REQUIRED TASK:
In every item below, substitute "central point" for each occurrence of "midpoint" and reproduce the items with no other changes.

____________

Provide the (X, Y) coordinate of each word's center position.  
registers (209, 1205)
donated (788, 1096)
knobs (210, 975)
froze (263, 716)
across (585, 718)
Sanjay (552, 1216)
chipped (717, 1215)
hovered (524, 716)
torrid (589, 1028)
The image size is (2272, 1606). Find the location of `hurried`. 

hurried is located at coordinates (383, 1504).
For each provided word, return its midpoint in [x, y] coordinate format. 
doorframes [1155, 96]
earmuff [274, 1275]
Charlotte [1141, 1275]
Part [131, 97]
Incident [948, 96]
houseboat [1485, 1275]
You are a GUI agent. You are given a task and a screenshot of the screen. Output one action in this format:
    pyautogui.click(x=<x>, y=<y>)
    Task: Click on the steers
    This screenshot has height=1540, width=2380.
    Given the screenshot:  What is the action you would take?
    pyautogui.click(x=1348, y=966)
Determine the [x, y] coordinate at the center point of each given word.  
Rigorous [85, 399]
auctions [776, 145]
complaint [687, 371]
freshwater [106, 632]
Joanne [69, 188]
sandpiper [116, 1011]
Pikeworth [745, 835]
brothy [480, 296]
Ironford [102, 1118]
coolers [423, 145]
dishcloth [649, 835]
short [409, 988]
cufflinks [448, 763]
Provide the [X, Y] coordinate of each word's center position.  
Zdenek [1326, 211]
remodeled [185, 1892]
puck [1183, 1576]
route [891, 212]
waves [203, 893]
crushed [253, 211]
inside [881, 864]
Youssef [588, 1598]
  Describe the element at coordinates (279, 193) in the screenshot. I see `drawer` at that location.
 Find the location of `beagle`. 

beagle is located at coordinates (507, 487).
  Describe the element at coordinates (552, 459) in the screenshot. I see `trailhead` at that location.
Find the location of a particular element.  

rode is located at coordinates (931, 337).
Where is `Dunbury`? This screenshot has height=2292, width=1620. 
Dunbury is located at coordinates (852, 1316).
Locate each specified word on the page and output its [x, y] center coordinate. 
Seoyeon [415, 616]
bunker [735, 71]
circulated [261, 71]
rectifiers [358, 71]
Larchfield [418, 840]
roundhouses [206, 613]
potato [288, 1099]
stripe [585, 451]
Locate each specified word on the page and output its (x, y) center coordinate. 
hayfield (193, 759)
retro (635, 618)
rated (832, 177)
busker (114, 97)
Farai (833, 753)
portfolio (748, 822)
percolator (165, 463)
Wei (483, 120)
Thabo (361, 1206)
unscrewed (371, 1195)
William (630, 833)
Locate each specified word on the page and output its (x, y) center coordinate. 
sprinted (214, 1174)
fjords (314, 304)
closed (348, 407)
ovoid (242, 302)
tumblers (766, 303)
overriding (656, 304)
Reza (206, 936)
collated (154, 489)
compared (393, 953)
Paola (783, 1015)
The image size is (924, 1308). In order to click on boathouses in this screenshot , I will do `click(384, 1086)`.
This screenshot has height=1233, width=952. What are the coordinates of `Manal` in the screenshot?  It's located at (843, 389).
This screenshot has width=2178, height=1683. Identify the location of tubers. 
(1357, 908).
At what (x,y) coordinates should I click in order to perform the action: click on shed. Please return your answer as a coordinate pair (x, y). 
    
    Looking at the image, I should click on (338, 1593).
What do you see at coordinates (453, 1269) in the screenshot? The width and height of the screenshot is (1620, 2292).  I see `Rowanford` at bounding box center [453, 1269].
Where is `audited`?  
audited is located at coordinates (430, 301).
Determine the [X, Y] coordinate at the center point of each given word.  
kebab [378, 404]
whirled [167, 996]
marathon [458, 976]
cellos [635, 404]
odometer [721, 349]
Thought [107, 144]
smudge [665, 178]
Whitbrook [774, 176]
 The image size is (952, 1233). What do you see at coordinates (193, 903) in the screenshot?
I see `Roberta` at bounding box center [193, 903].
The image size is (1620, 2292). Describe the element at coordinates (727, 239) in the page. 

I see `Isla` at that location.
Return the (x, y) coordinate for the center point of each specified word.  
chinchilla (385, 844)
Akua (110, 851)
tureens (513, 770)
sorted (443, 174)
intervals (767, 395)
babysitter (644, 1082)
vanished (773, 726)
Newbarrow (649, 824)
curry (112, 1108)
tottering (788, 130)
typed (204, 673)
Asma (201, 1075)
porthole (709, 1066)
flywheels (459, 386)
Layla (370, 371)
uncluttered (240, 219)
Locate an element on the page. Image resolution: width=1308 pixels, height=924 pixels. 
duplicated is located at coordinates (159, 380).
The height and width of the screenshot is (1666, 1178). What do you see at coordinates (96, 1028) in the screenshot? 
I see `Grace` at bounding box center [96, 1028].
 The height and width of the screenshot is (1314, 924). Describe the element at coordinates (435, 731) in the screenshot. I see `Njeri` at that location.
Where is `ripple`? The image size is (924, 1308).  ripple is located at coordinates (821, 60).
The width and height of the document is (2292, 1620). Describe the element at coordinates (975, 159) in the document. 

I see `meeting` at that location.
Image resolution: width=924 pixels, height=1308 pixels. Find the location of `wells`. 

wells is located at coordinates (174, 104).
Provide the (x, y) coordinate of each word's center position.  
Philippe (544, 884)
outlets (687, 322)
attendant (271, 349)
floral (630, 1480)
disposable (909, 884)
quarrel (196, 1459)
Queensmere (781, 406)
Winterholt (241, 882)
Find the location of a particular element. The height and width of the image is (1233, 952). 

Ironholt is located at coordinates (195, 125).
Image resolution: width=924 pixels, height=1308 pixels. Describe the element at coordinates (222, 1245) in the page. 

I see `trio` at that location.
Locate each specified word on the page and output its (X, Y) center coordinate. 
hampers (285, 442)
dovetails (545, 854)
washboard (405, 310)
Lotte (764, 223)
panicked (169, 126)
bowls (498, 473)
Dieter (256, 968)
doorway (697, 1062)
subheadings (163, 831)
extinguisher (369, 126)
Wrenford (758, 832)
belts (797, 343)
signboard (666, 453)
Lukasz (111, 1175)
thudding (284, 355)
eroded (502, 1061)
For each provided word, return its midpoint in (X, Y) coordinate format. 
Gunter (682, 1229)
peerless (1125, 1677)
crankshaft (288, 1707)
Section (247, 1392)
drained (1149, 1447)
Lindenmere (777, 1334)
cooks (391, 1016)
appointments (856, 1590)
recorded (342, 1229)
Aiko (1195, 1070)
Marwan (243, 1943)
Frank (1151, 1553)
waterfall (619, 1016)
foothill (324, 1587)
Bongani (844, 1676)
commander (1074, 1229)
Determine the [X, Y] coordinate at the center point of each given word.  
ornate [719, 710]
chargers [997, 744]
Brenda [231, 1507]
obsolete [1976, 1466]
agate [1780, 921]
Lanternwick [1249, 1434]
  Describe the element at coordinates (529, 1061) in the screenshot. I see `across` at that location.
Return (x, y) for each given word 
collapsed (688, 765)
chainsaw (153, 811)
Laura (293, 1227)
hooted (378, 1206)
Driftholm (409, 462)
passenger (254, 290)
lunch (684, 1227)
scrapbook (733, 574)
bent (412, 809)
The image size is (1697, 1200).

____________

RESPONSE TO THIS TASK:
Provide the (X, Y) coordinate of each word's center position.  
registers (209, 1205)
donated (788, 1096)
knobs (210, 975)
froze (263, 716)
across (585, 718)
Sanjay (552, 1216)
chipped (717, 1215)
hovered (524, 716)
torrid (589, 1028)
The image size is (2272, 1606). Find the location of `hurried`. 

hurried is located at coordinates (383, 1504).
For each provided word, return its central point in [x, y] coordinate format. 
doorframes [1155, 96]
earmuff [274, 1275]
Charlotte [1141, 1275]
Part [131, 97]
Incident [948, 96]
houseboat [1485, 1275]
You are a GUI agent. You are given a task and a screenshot of the screen. Output one action in this format:
    pyautogui.click(x=<x>, y=<y>)
    Task: Click on the steers
    This screenshot has height=1540, width=2380.
    Given the screenshot:  What is the action you would take?
    pyautogui.click(x=1348, y=966)
Determine the [x, y] coordinate at the center point of each given word.  
Rigorous [85, 399]
auctions [776, 145]
complaint [687, 371]
freshwater [106, 632]
Joanne [69, 188]
sandpiper [116, 1011]
Pikeworth [745, 835]
brothy [480, 296]
Ironford [102, 1118]
coolers [423, 145]
dishcloth [649, 835]
short [409, 988]
cufflinks [448, 763]
Provide the [X, Y] coordinate of each word's center position.  
Zdenek [1326, 211]
remodeled [185, 1892]
puck [1183, 1576]
route [891, 212]
waves [203, 893]
crushed [253, 211]
inside [881, 864]
Youssef [588, 1598]
  Describe the element at coordinates (279, 193) in the screenshot. I see `drawer` at that location.
 Find the location of `beagle`. 

beagle is located at coordinates (507, 487).
  Describe the element at coordinates (552, 459) in the screenshot. I see `trailhead` at that location.
Find the location of a particular element.  

rode is located at coordinates (931, 337).
Where is `Dunbury`? This screenshot has height=2292, width=1620. 
Dunbury is located at coordinates (852, 1316).
Locate each specified word on the page and output its [x, y] center coordinate. 
Seoyeon [415, 616]
bunker [735, 71]
circulated [261, 71]
rectifiers [358, 71]
Larchfield [418, 840]
roundhouses [206, 613]
potato [288, 1099]
stripe [585, 451]
Locate each specified word on the page and output its (x, y) center coordinate. 
hayfield (193, 759)
retro (635, 618)
rated (832, 177)
busker (114, 97)
Farai (833, 753)
portfolio (748, 822)
percolator (165, 463)
Wei (483, 120)
Thabo (361, 1206)
unscrewed (371, 1195)
William (630, 833)
Locate each specified word on the page and output its (x, y) center coordinate. 
sprinted (214, 1174)
fjords (314, 304)
closed (348, 407)
ovoid (242, 302)
tumblers (766, 303)
overriding (656, 304)
Reza (206, 936)
collated (154, 489)
compared (393, 953)
Paola (783, 1015)
The image size is (924, 1308). In order to click on boathouses in this screenshot , I will do `click(384, 1086)`.
This screenshot has height=1233, width=952. What are the coordinates of `Manal` in the screenshot?  It's located at (843, 389).
This screenshot has width=2178, height=1683. Identify the location of tubers. 
(1357, 908).
At what (x,y) coordinates should I click in order to perform the action: click on shed. Please return your answer as a coordinate pair (x, y). 
    
    Looking at the image, I should click on (338, 1593).
What do you see at coordinates (453, 1269) in the screenshot? The width and height of the screenshot is (1620, 2292).  I see `Rowanford` at bounding box center [453, 1269].
Where is `audited`?  
audited is located at coordinates (430, 301).
Determine the [X, Y] coordinate at the center point of each given word.  
kebab [378, 404]
whirled [167, 996]
marathon [458, 976]
cellos [635, 404]
odometer [721, 349]
Thought [107, 144]
smudge [665, 178]
Whitbrook [774, 176]
 The image size is (952, 1233). What do you see at coordinates (193, 903) in the screenshot?
I see `Roberta` at bounding box center [193, 903].
The image size is (1620, 2292). Describe the element at coordinates (727, 239) in the page. 

I see `Isla` at that location.
Return the (x, y) coordinate for the center point of each specified word.  
chinchilla (385, 844)
Akua (110, 851)
tureens (513, 770)
sorted (443, 174)
intervals (767, 395)
babysitter (644, 1082)
vanished (773, 726)
Newbarrow (649, 824)
curry (112, 1108)
tottering (788, 130)
typed (204, 673)
Asma (201, 1075)
porthole (709, 1066)
flywheels (459, 386)
Layla (370, 371)
uncluttered (240, 219)
Locate an element on the page. Image resolution: width=1308 pixels, height=924 pixels. 
duplicated is located at coordinates (159, 380).
The height and width of the screenshot is (1666, 1178). What do you see at coordinates (96, 1028) in the screenshot? 
I see `Grace` at bounding box center [96, 1028].
 The height and width of the screenshot is (1314, 924). Describe the element at coordinates (435, 731) in the screenshot. I see `Njeri` at that location.
Where is `ripple`? The image size is (924, 1308).  ripple is located at coordinates (821, 60).
The width and height of the document is (2292, 1620). Describe the element at coordinates (975, 159) in the document. 

I see `meeting` at that location.
Image resolution: width=924 pixels, height=1308 pixels. Find the location of `wells`. 

wells is located at coordinates (174, 104).
Provide the (x, y) coordinate of each word's center position.  
Philippe (544, 884)
outlets (687, 322)
attendant (271, 349)
floral (630, 1480)
disposable (909, 884)
quarrel (196, 1459)
Queensmere (781, 406)
Winterholt (241, 882)
Find the location of a particular element. The height and width of the image is (1233, 952). 

Ironholt is located at coordinates (195, 125).
Image resolution: width=924 pixels, height=1308 pixels. Describe the element at coordinates (222, 1245) in the page. 

I see `trio` at that location.
Locate each specified word on the page and output its (X, Y) center coordinate. 
hampers (285, 442)
dovetails (545, 854)
washboard (405, 310)
Lotte (764, 223)
panicked (169, 126)
bowls (498, 473)
Dieter (256, 968)
doorway (697, 1062)
subheadings (163, 831)
extinguisher (369, 126)
Wrenford (758, 832)
belts (797, 343)
signboard (666, 453)
Lukasz (111, 1175)
thudding (284, 355)
eroded (502, 1061)
For each provided word, return its central point in (X, Y) coordinate format. 
Gunter (682, 1229)
peerless (1125, 1677)
crankshaft (288, 1707)
Section (247, 1392)
drained (1149, 1447)
Lindenmere (777, 1334)
cooks (391, 1016)
appointments (856, 1590)
recorded (342, 1229)
Aiko (1195, 1070)
Marwan (243, 1943)
Frank (1151, 1553)
waterfall (619, 1016)
foothill (324, 1587)
Bongani (844, 1676)
commander (1074, 1229)
Determine the [X, Y] coordinate at the center point of each given word.  
ornate [719, 710]
chargers [997, 744]
Brenda [231, 1507]
obsolete [1976, 1466]
agate [1780, 921]
Lanternwick [1249, 1434]
  Describe the element at coordinates (529, 1061) in the screenshot. I see `across` at that location.
Return (x, y) for each given word 
collapsed (688, 765)
chainsaw (153, 811)
Laura (293, 1227)
hooted (378, 1206)
Driftholm (409, 462)
passenger (254, 290)
lunch (684, 1227)
scrapbook (733, 574)
bent (412, 809)
The image size is (1697, 1200).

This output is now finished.